REQUIREMENT: Below is a listing to write out in full, exactly as given, without its pictures.

**** AVAILABLE DATA

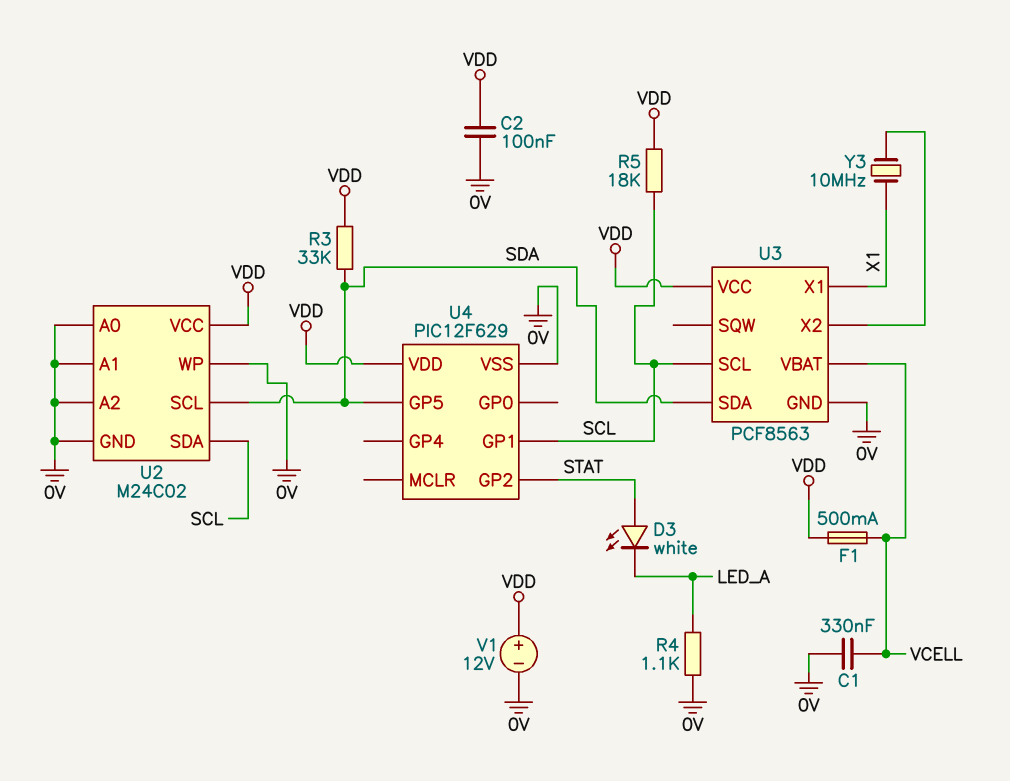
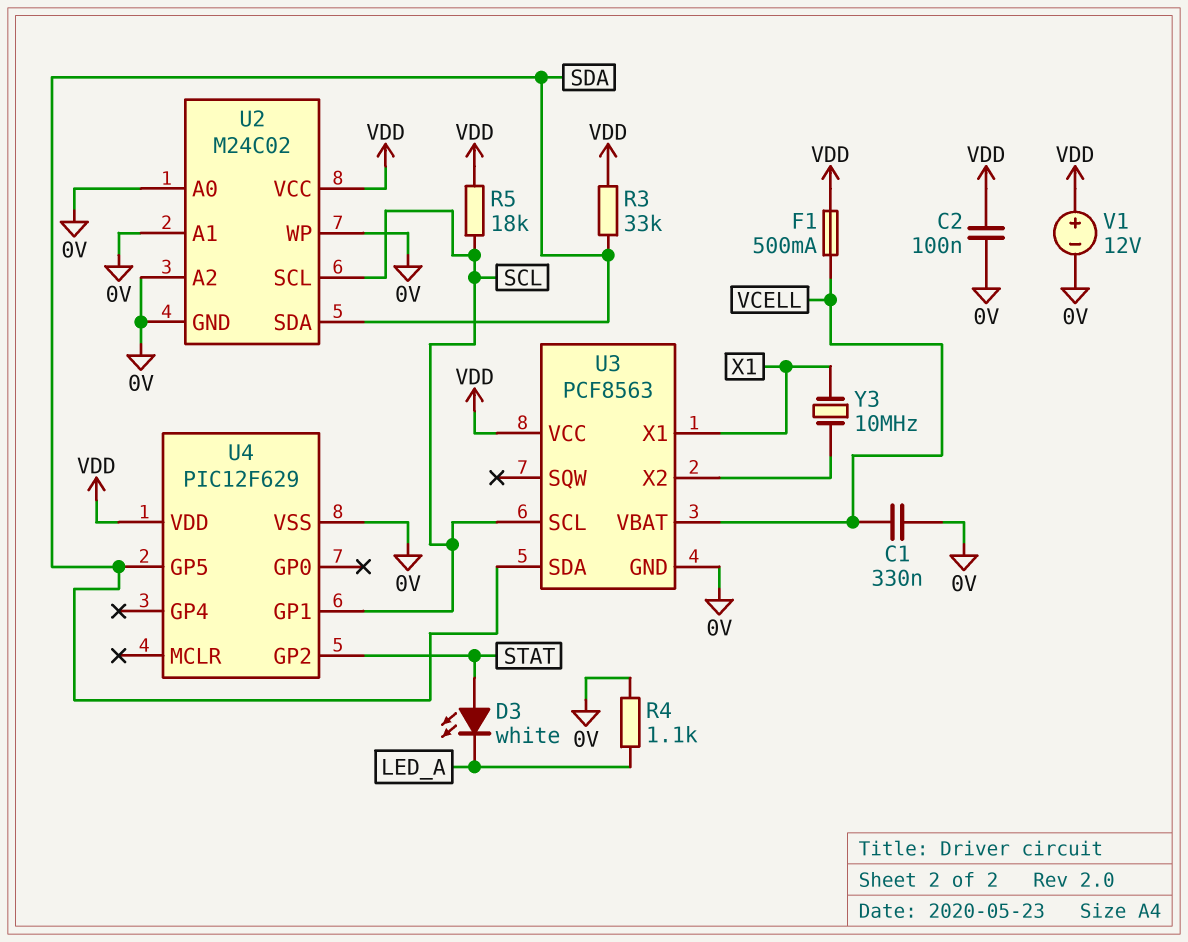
U2 pin SCL: SDA -> SCL
U2 pin SDA: SCL -> SDA

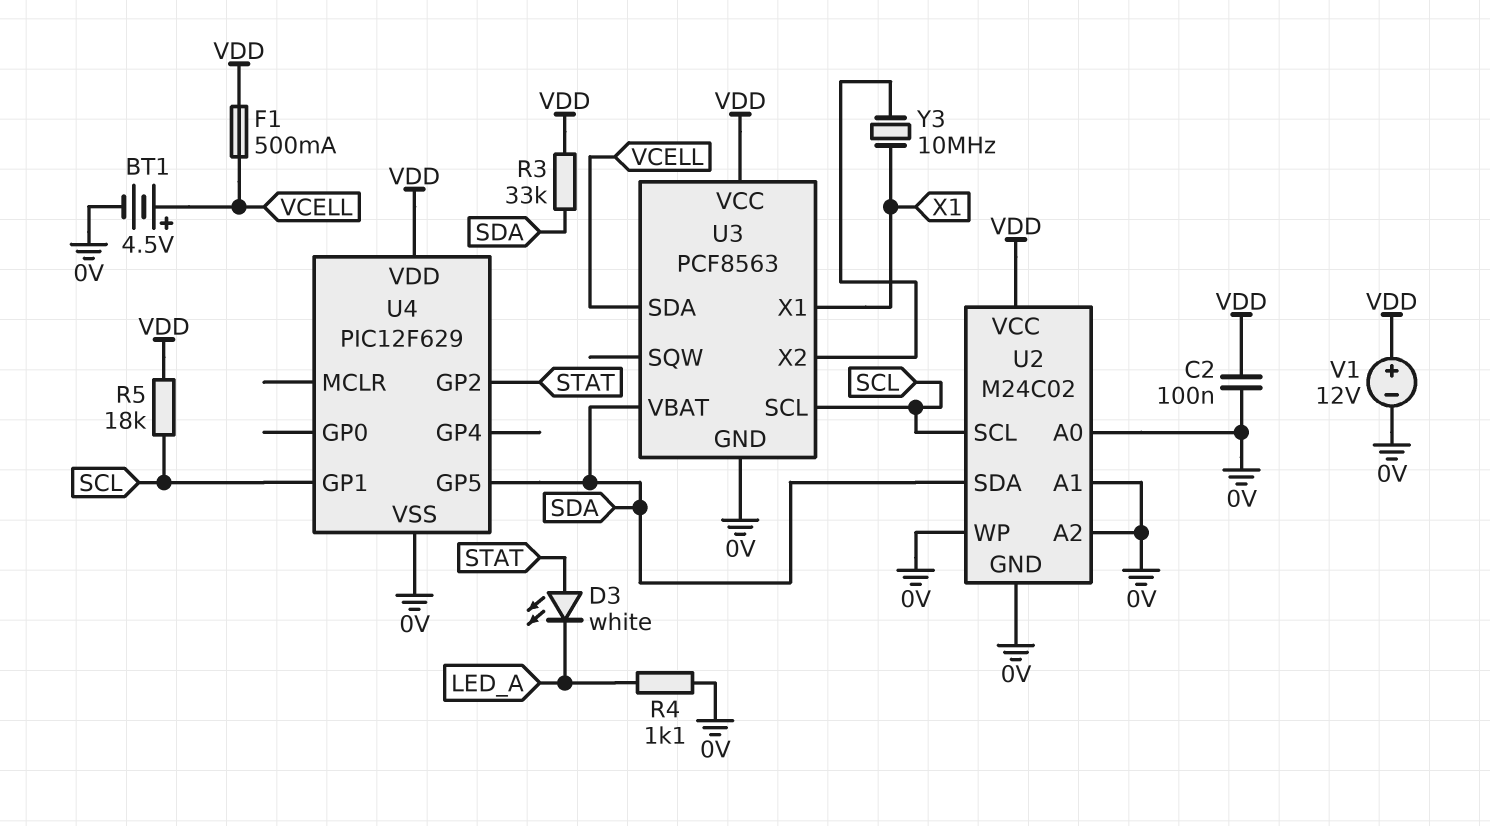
BT1: none -> 4.5V (plus VCELL, minus 0V)
C1: 330nF (0V, VCELL) -> none
U3 pin SDA: SDA -> VCELL
U3 pin VBAT: VCELL -> SDA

********

ANSWER FOR THIS EXERCISE:
U2 pin SCL: SDA -> SCL
U2 pin SDA: SCL -> SDA

BT1: none -> 4.5V (plus VCELL, minus 0V)
C1: 330nF (0V, VCELL) -> none
U3 pin SDA: SDA -> VCELL
U3 pin VBAT: VCELL -> SDA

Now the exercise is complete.